*** Block opens ***

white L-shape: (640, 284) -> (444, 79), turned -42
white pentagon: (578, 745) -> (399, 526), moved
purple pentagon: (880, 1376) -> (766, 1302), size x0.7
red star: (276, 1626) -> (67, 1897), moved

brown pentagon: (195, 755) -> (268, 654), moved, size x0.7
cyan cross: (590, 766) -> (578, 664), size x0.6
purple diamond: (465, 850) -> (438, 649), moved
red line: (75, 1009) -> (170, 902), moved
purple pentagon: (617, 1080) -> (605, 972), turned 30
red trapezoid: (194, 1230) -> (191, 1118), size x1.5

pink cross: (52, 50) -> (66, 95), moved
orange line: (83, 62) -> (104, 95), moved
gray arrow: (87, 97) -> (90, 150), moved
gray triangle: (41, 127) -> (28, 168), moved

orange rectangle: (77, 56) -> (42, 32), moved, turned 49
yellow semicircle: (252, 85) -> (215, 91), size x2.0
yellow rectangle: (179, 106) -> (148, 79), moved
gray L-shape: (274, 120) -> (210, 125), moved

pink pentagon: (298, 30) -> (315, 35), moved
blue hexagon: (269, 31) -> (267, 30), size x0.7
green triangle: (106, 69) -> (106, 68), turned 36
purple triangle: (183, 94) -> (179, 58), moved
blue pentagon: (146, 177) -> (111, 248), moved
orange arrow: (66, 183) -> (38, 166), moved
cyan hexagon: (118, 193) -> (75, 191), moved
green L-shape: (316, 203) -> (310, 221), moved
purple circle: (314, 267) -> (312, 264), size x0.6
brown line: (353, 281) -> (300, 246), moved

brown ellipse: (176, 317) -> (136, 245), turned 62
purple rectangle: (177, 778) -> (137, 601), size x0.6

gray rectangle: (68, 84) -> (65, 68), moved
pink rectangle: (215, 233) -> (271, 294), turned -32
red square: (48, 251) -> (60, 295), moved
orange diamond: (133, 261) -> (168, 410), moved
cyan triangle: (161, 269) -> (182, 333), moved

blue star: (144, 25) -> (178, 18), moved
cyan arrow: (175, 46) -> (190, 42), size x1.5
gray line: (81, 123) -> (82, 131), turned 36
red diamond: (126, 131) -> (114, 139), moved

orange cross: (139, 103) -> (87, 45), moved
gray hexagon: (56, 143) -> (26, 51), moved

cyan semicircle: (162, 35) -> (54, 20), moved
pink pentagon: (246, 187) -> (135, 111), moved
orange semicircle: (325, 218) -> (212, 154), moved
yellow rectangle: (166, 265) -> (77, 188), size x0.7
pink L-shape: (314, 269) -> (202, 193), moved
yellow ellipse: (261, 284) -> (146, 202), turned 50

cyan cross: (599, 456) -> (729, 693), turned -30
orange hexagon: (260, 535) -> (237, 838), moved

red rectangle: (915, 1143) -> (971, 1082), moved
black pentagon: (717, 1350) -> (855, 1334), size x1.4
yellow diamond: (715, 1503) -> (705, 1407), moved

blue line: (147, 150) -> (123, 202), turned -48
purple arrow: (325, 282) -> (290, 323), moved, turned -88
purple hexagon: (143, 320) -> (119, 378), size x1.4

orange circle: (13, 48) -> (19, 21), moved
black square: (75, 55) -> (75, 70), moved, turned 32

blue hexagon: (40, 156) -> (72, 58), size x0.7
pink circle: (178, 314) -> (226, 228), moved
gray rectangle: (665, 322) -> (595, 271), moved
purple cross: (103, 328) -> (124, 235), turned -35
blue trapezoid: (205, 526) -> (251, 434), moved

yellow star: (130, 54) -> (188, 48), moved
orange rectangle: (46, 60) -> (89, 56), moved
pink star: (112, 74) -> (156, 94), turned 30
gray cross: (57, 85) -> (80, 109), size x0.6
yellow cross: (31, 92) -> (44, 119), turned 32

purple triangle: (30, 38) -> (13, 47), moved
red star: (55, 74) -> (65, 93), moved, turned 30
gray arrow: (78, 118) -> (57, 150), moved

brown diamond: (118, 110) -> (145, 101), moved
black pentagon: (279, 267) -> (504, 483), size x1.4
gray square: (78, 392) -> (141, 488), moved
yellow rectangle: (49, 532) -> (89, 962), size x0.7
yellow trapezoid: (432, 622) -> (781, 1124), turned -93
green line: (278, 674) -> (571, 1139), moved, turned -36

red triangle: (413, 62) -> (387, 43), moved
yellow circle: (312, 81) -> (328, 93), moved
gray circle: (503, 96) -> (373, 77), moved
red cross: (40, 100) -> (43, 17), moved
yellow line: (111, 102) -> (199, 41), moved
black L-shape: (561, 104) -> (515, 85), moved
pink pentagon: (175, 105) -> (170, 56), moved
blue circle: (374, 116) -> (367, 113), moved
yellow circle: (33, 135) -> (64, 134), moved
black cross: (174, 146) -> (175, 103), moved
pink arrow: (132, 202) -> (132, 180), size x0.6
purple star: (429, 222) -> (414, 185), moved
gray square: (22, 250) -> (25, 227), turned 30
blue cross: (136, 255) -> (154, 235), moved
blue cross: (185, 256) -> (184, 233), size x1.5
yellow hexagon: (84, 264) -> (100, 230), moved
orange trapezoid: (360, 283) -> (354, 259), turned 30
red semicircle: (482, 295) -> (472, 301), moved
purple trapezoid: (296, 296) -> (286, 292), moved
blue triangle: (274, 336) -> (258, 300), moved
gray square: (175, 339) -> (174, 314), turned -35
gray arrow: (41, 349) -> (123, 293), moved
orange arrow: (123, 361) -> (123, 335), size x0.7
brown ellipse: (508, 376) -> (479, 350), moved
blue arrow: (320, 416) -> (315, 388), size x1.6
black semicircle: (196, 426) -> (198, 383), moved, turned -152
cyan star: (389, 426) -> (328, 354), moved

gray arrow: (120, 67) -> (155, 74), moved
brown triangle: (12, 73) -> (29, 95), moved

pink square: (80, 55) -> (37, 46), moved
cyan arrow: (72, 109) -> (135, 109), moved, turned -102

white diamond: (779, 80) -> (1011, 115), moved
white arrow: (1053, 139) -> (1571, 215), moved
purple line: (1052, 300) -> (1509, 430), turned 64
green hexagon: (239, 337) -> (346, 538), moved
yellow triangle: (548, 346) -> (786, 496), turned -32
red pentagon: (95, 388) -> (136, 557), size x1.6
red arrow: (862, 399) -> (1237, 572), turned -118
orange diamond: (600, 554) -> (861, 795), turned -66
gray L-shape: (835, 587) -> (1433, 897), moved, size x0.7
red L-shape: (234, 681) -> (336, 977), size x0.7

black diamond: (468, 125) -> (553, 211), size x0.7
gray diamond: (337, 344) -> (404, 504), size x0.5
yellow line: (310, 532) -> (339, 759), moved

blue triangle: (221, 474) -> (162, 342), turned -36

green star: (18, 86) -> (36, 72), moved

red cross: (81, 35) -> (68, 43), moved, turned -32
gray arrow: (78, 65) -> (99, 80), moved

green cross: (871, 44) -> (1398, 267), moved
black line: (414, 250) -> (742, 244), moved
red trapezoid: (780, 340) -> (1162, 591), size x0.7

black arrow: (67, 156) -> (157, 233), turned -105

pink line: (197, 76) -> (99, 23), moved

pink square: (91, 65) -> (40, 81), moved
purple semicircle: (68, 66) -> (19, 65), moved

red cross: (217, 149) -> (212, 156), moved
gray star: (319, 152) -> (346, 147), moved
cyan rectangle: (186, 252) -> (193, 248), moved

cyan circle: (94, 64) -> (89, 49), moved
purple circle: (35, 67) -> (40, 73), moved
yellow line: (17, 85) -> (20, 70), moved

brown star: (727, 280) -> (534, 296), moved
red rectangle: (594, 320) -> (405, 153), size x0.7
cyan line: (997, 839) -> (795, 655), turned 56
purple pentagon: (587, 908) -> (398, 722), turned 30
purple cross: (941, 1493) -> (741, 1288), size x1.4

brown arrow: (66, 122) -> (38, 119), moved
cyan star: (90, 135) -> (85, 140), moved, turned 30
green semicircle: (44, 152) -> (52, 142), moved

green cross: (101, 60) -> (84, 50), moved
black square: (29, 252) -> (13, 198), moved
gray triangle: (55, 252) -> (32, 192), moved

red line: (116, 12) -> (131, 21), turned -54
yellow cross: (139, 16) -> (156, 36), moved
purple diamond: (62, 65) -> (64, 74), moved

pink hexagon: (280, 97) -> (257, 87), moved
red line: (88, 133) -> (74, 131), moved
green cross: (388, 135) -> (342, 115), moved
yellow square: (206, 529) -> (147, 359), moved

*** Block closes ***

Assignment:
Copy every line from the records that holds the string "brown".

The completed task:
brown pentagon: (195, 755) -> (268, 654), moved, size x0.7
brown line: (353, 281) -> (300, 246), moved
brown ellipse: (176, 317) -> (136, 245), turned 62
brown diamond: (118, 110) -> (145, 101), moved
brown ellipse: (508, 376) -> (479, 350), moved
brown triangle: (12, 73) -> (29, 95), moved
brown star: (727, 280) -> (534, 296), moved
brown arrow: (66, 122) -> (38, 119), moved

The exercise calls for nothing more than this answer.